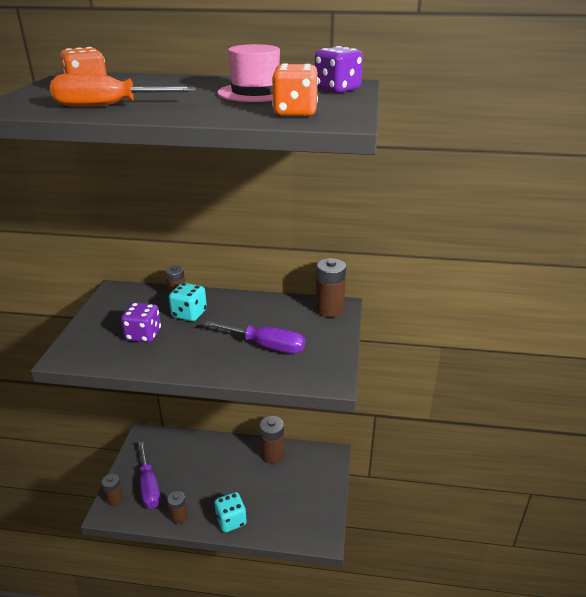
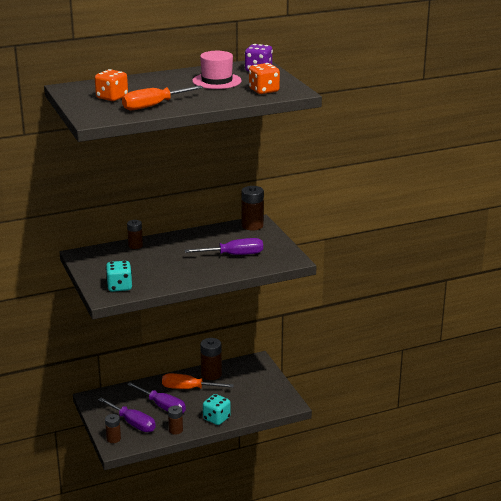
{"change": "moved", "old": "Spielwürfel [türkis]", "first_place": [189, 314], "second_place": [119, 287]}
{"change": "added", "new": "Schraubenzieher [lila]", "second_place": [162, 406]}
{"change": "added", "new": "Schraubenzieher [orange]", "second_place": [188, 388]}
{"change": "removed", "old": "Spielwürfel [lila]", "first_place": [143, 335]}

What to work on » Give back the full listing verbatim, skipping each picture.

Task solution »
{"change": "moved", "old": "Spielwürfel [türkis]", "first_place": [189, 314], "second_place": [119, 287]}
{"change": "added", "new": "Schraubenzieher [lila]", "second_place": [162, 406]}
{"change": "added", "new": "Schraubenzieher [orange]", "second_place": [188, 388]}
{"change": "removed", "old": "Spielwürfel [lila]", "first_place": [143, 335]}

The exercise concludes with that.